* [TASK TO CARRY OUT]: If a record contains a picture, leave the picture out and transcribe everything else exactly.

* [RECORDS FOR PROCESSING]:
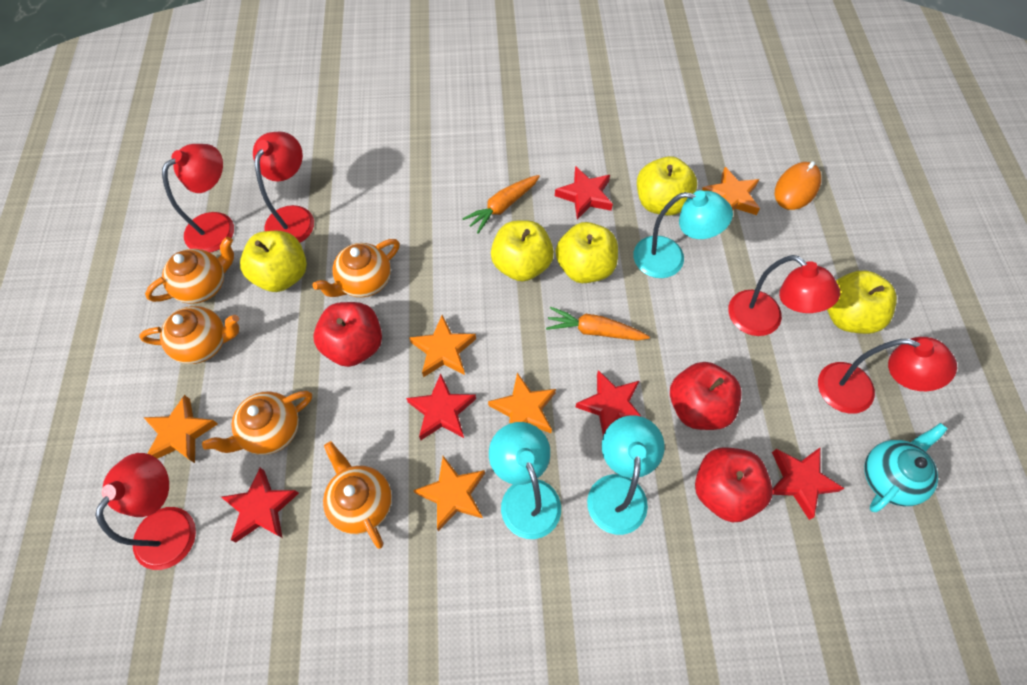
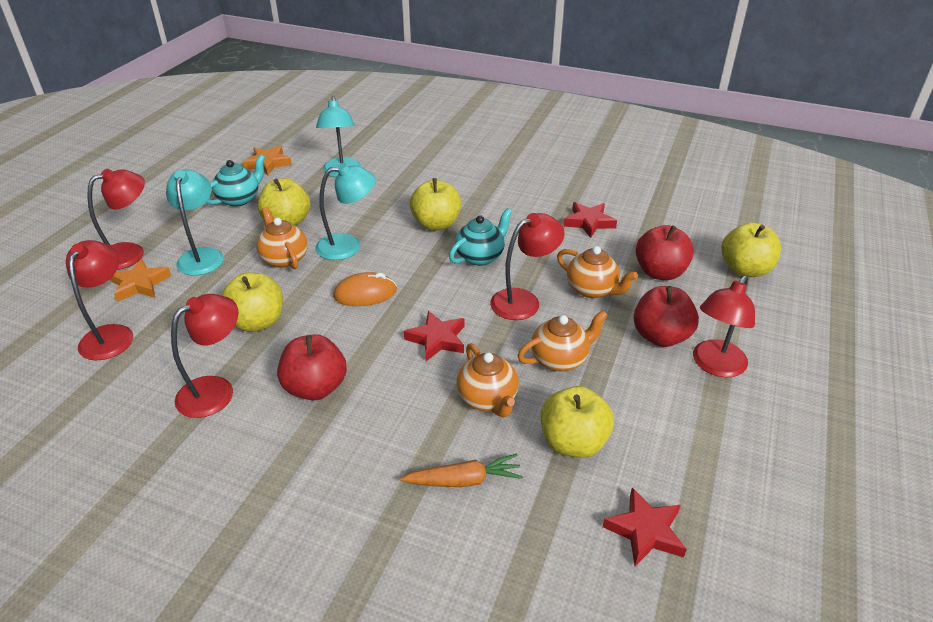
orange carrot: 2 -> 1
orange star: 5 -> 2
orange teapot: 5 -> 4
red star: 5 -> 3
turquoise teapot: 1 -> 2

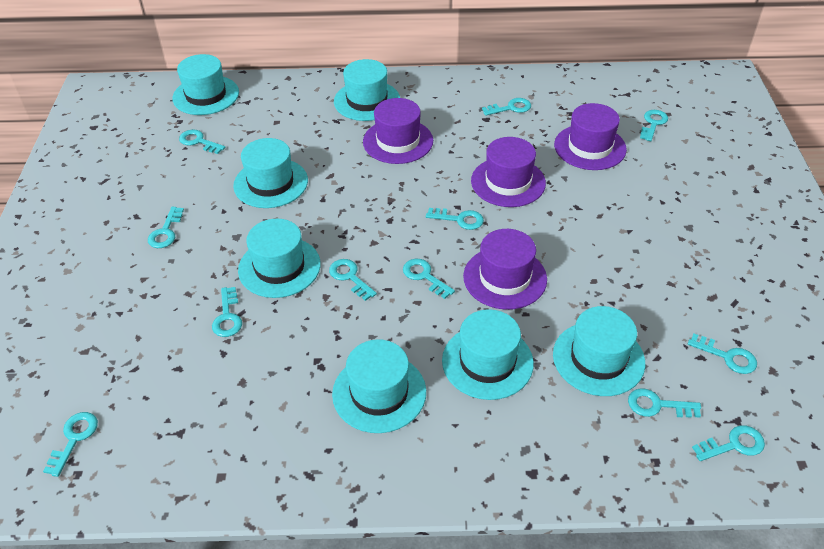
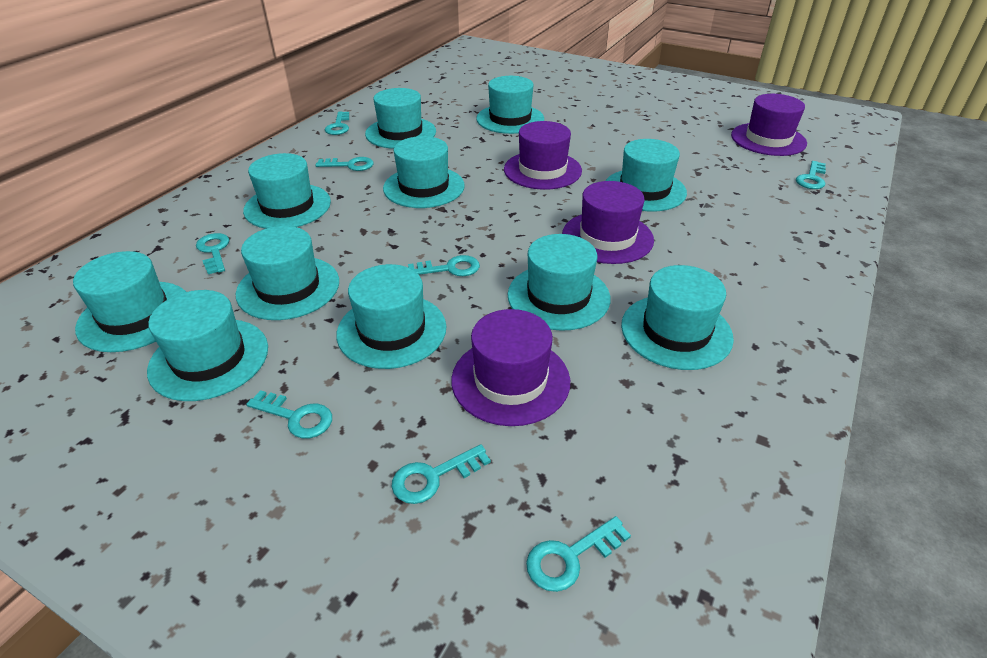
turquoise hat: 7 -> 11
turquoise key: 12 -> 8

* [SOLUTION TO THIS PROBLEM]:
orange carrot: 2 -> 1
orange star: 5 -> 2
orange teapot: 5 -> 4
red star: 5 -> 3
turquoise teapot: 1 -> 2

turquoise hat: 7 -> 11
turquoise key: 12 -> 8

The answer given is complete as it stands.